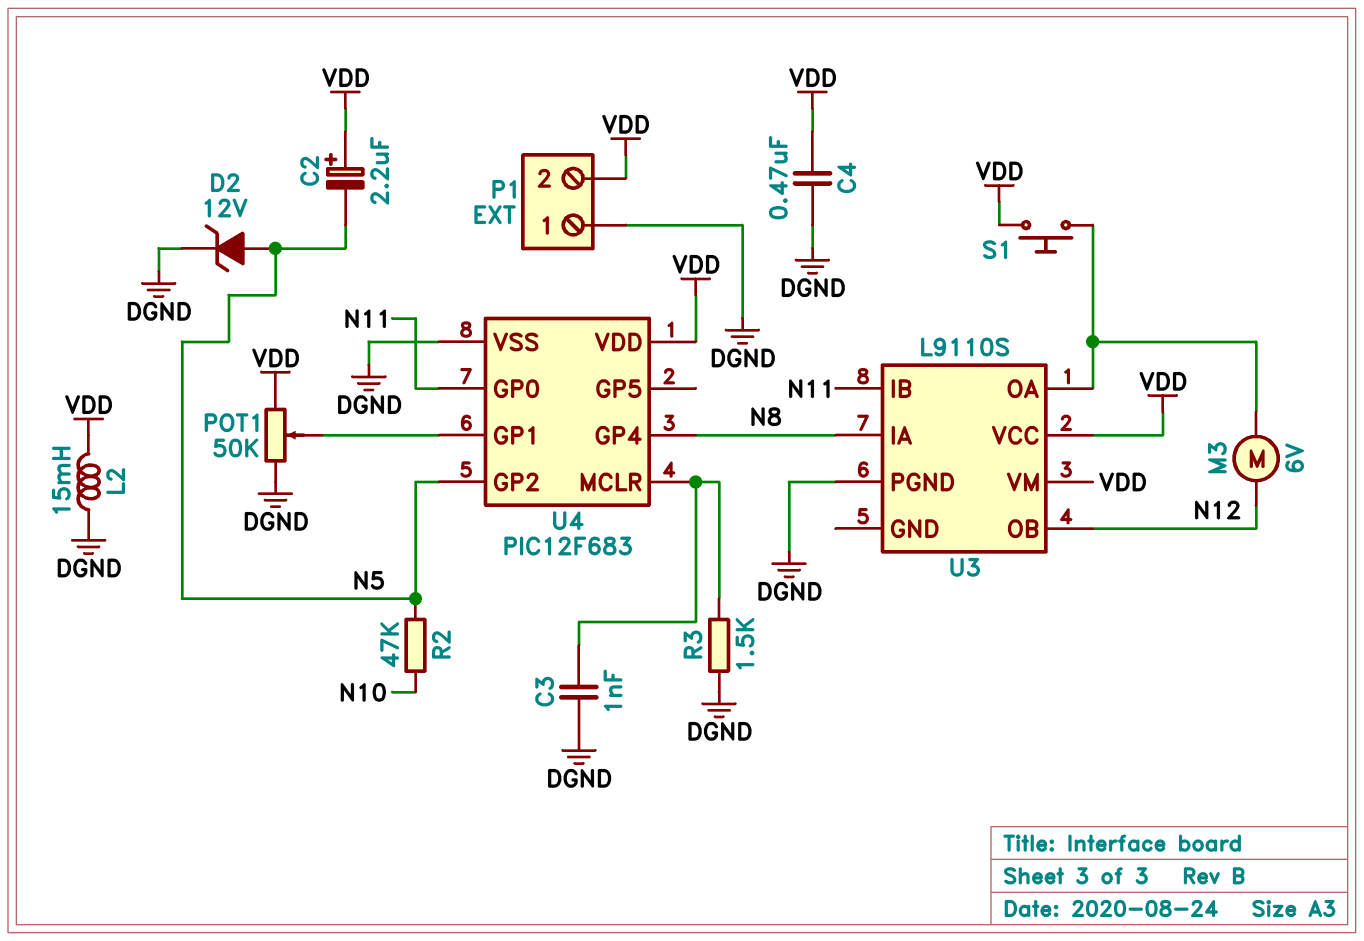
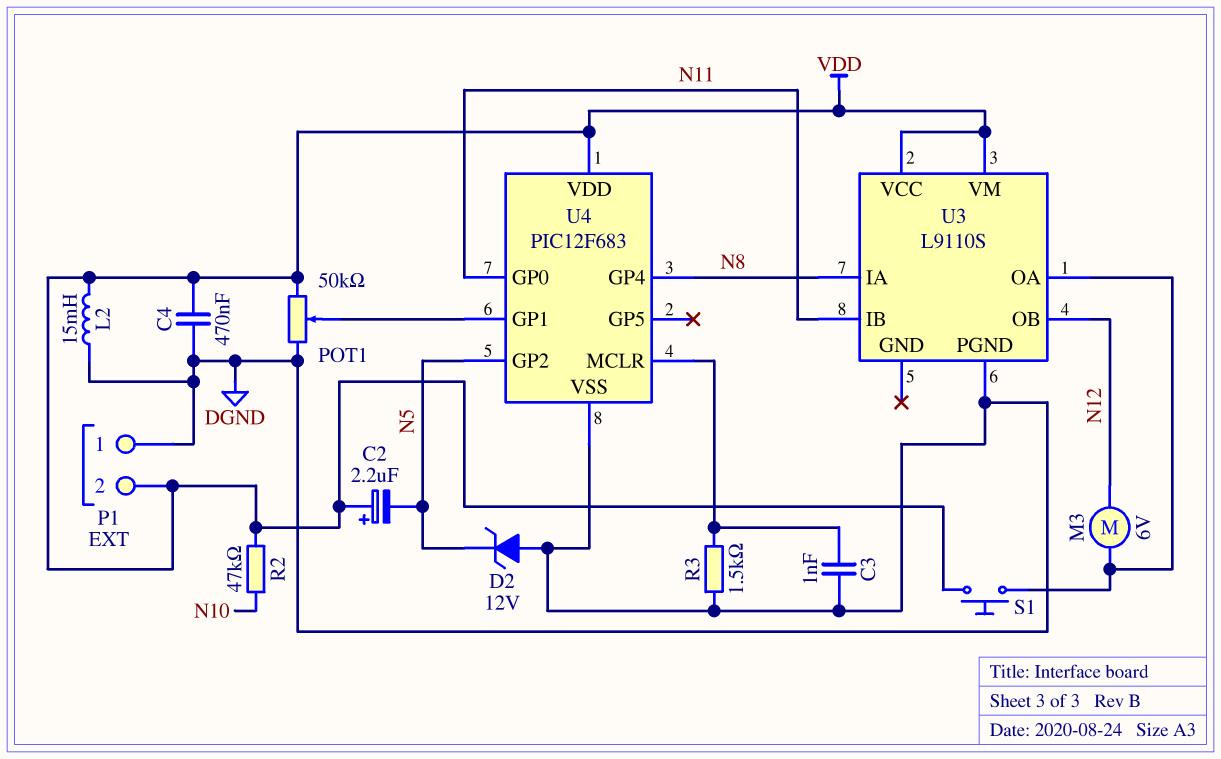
D2: zener 12V (A N5, K DGND) -> zener 12V (A DGND, K N5)
R2: 47k (N5, N10) -> 47k (N10, VDD)

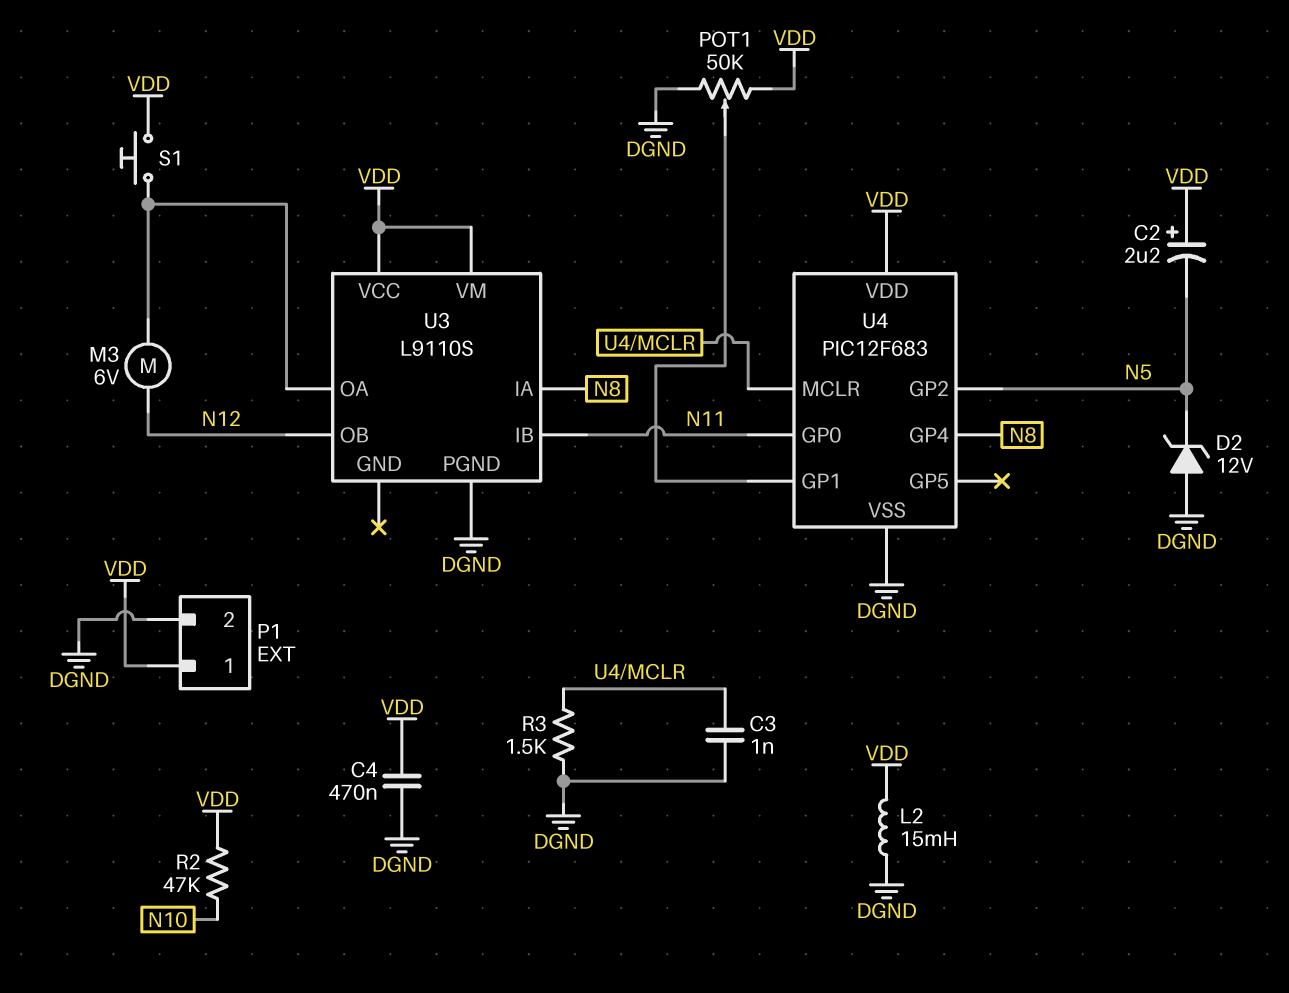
P1 pin 1: DGND -> VDD
P1 pin 2: VDD -> DGND

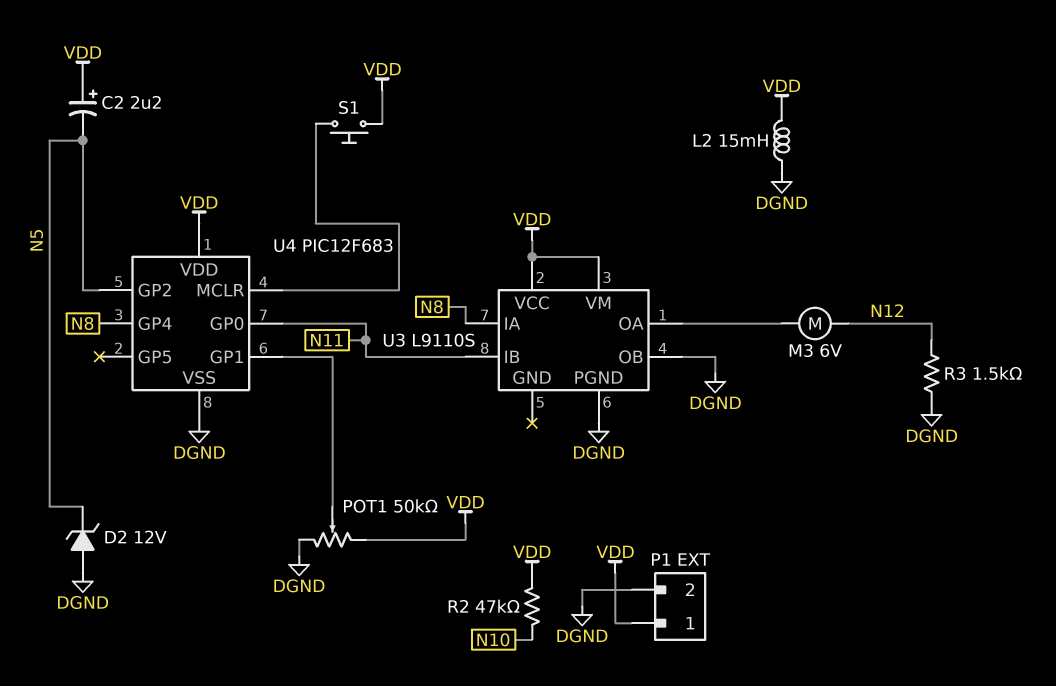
C3: 1nF (DGND, U4/MCLR) -> none
C4: 470nF (DGND, VDD) -> none
R3: 1.5k (DGND, U4/MCLR) -> 1.5k (DGND, N12)
S1: button (U3/OA, VDD) -> button (U4/MCLR, VDD)
U3 pin OB: N12 -> DGND

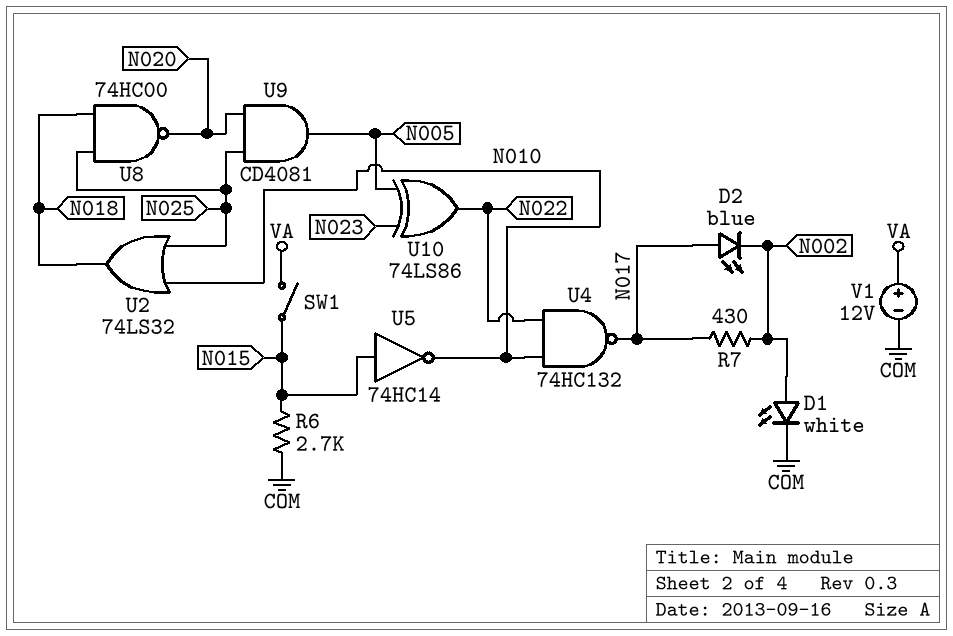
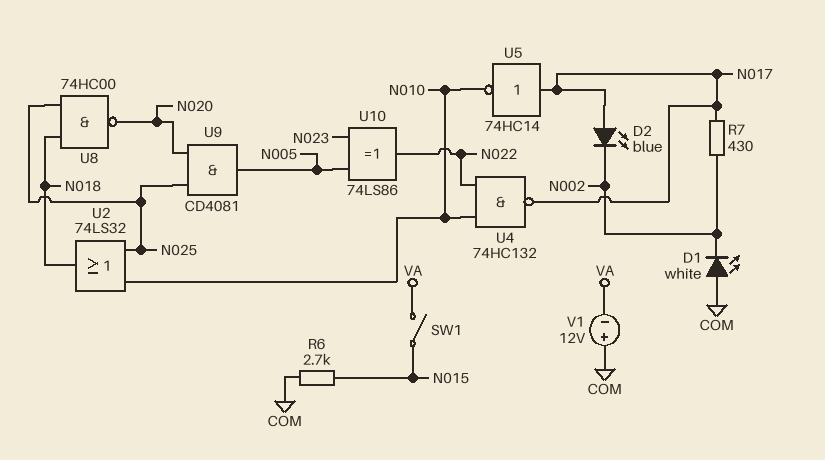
D1: LED white (A N002, K COM) -> LED white (A COM, K N002)
U5: NOT 74HC14 (in N015, out N010) -> NOT 74HC14 (in N017, out N010)
V1: 12V (plus VA, minus COM) -> 12V (plus COM, minus VA)

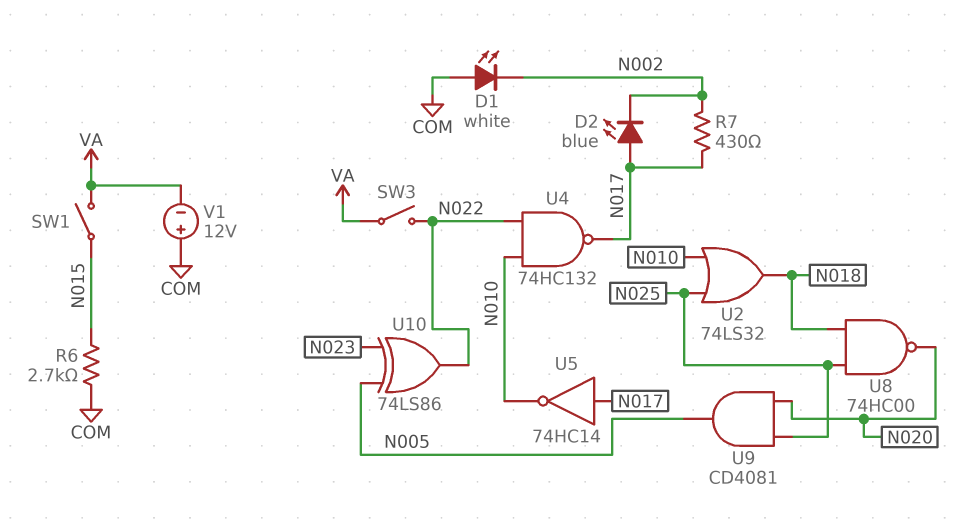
SW3: none -> switch (N022, VA)

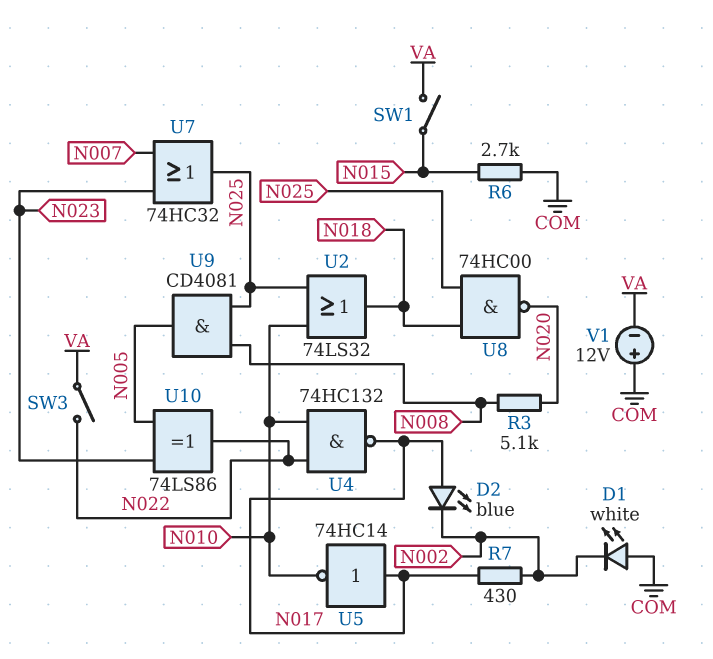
R3: none -> 5.1k (N008, N020)
U7: none -> OR 74HC32 (in N007, in N023, out N025)
U9: AND CD4081 (in N020, in N025, out N005) -> AND CD4081 (in N008, in N025, out N005)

-*-

Instructions for the task: Line by line, print the records exactly, leaving the pictures behind.

The answer:
D2: zener 12V (A N5, K DGND) -> zener 12V (A DGND, K N5)
R2: 47k (N5, N10) -> 47k (N10, VDD)

P1 pin 1: DGND -> VDD
P1 pin 2: VDD -> DGND

C3: 1nF (DGND, U4/MCLR) -> none
C4: 470nF (DGND, VDD) -> none
R3: 1.5k (DGND, U4/MCLR) -> 1.5k (DGND, N12)
S1: button (U3/OA, VDD) -> button (U4/MCLR, VDD)
U3 pin OB: N12 -> DGND

D1: LED white (A N002, K COM) -> LED white (A COM, K N002)
U5: NOT 74HC14 (in N015, out N010) -> NOT 74HC14 (in N017, out N010)
V1: 12V (plus VA, minus COM) -> 12V (plus COM, minus VA)

SW3: none -> switch (N022, VA)

R3: none -> 5.1k (N008, N020)
U7: none -> OR 74HC32 (in N007, in N023, out N025)
U9: AND CD4081 (in N020, in N025, out N005) -> AND CD4081 (in N008, in N025, out N005)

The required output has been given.